WORK REQUIRED
Could you repeat the entries below exactly, but only from the line with "R4: 3.3k (VCC, W12) -> none" through the line with "R1: 470k (FB, GND) -> 470k (GND, U1/out)", and without any picture?

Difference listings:
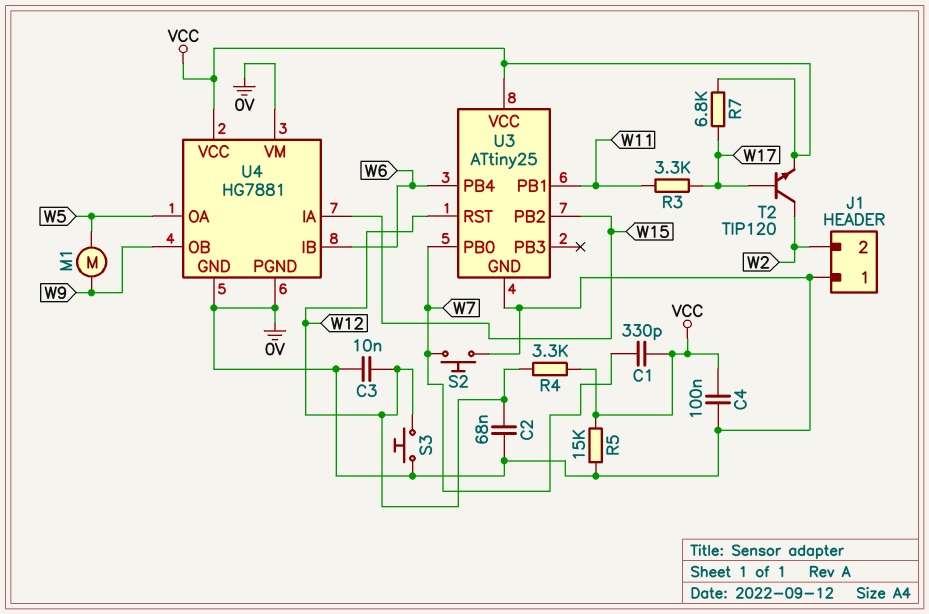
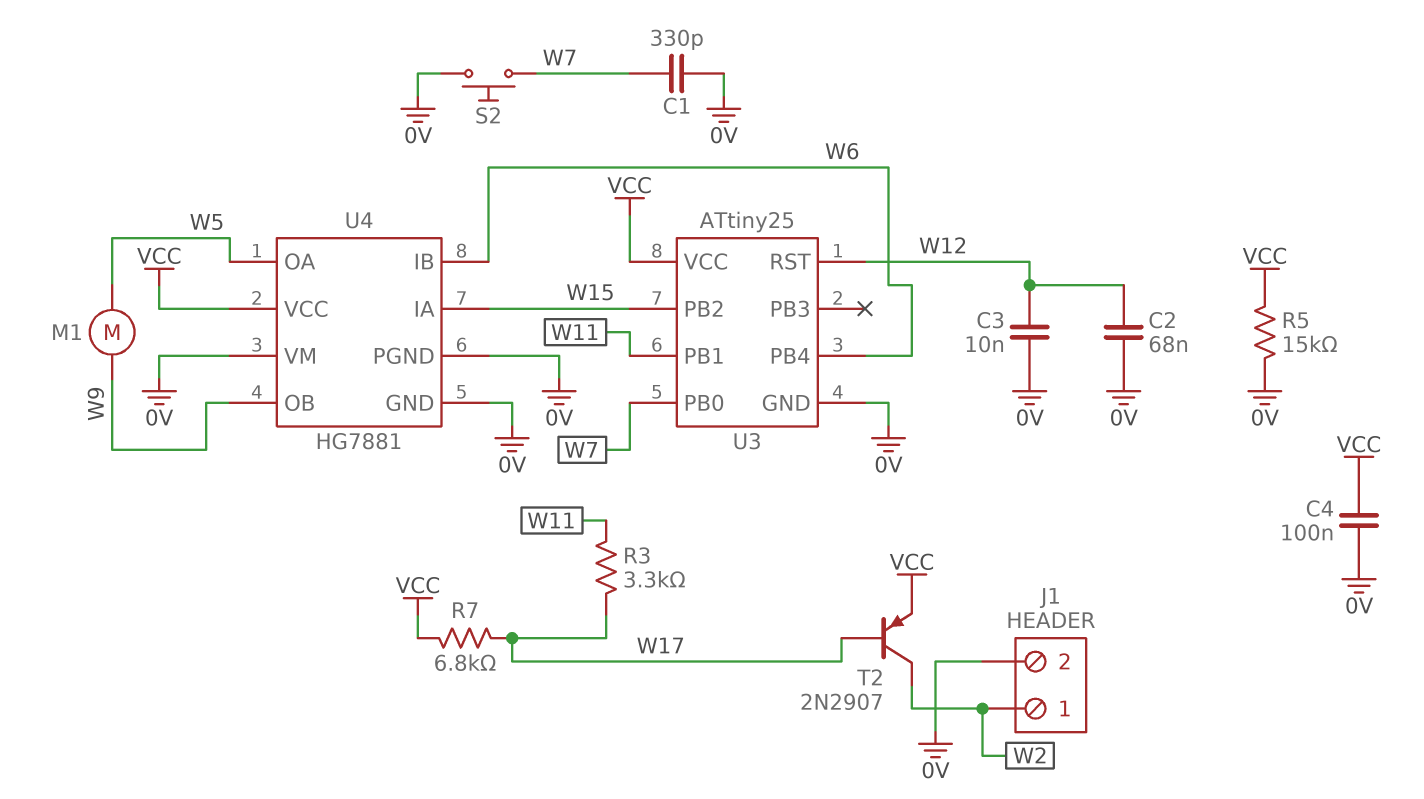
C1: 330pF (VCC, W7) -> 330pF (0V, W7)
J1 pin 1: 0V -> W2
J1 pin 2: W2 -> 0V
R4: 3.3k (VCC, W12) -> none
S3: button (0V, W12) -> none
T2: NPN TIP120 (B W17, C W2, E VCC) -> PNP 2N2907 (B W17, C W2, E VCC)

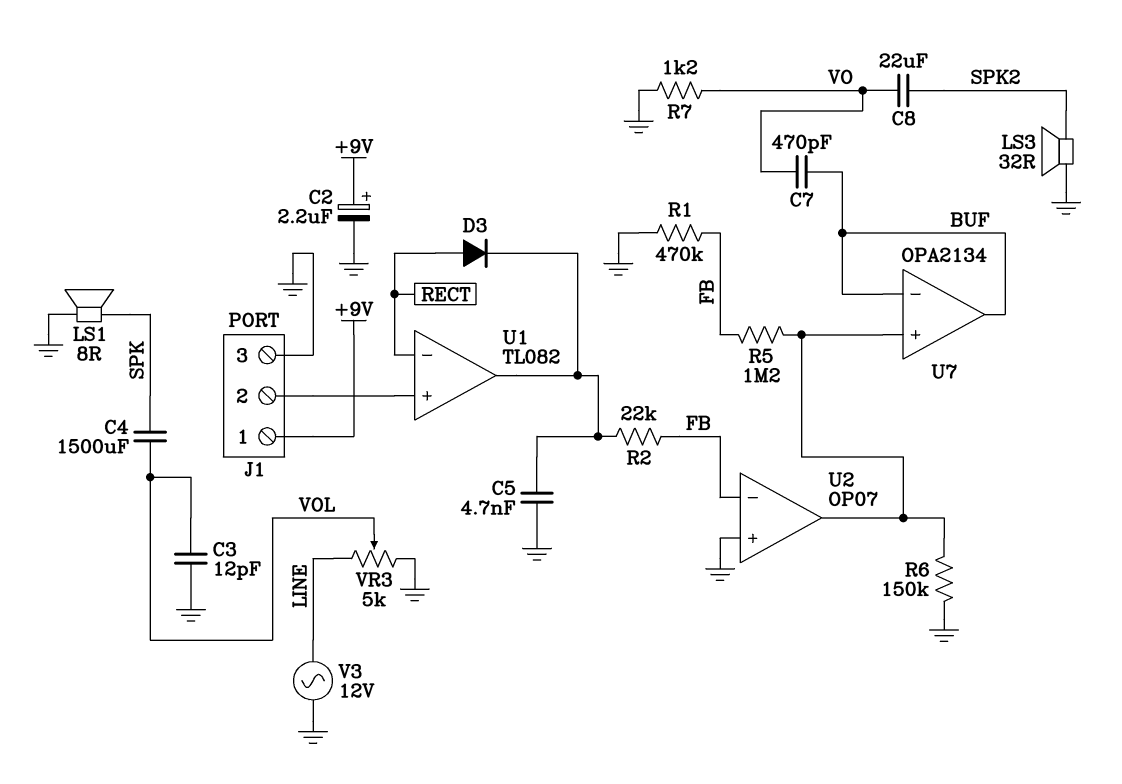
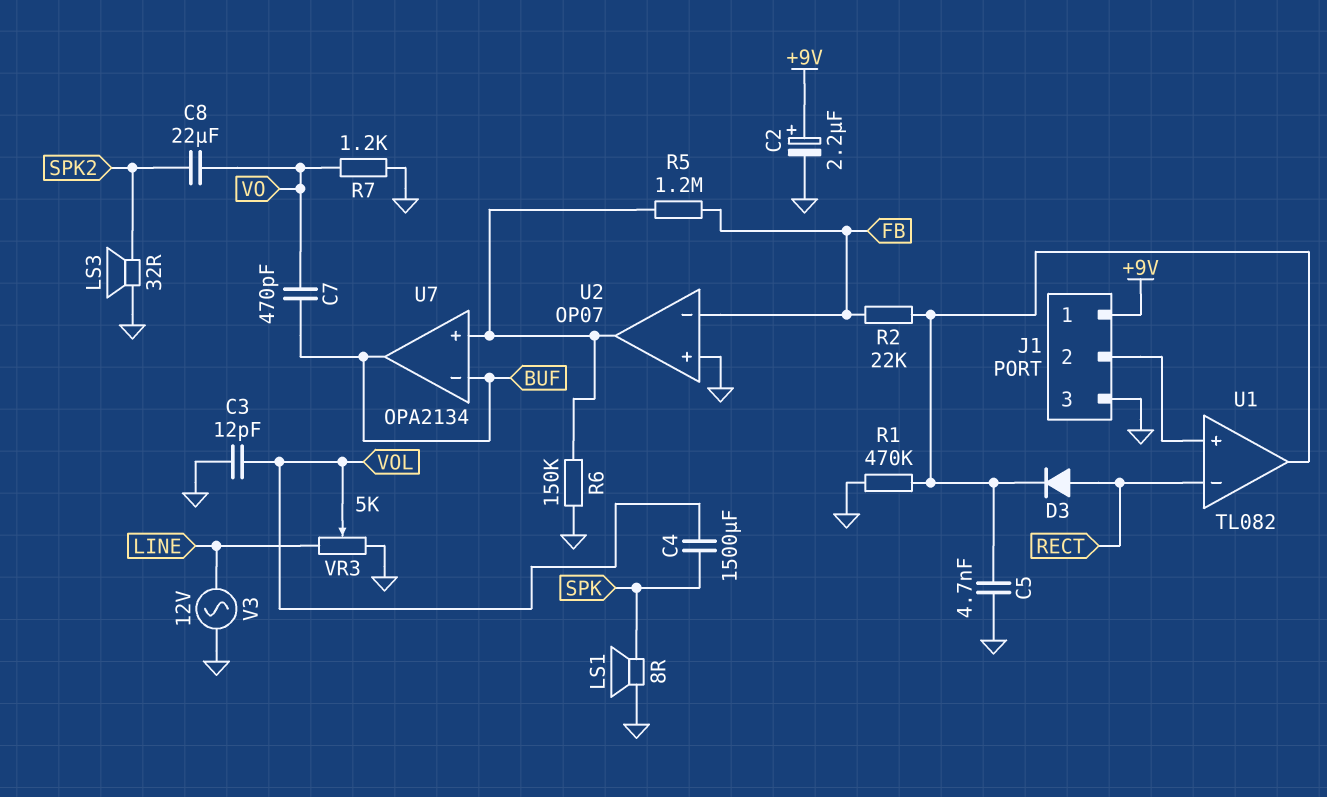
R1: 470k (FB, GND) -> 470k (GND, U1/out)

==

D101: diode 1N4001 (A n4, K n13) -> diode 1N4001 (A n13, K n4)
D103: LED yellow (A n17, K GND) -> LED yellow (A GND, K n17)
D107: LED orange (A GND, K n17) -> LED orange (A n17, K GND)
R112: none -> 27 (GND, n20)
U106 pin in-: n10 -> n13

TASK RESPONSE
R4: 3.3k (VCC, W12) -> none
S3: button (0V, W12) -> none
T2: NPN TIP120 (B W17, C W2, E VCC) -> PNP 2N2907 (B W17, C W2, E VCC)

R1: 470k (FB, GND) -> 470k (GND, U1/out)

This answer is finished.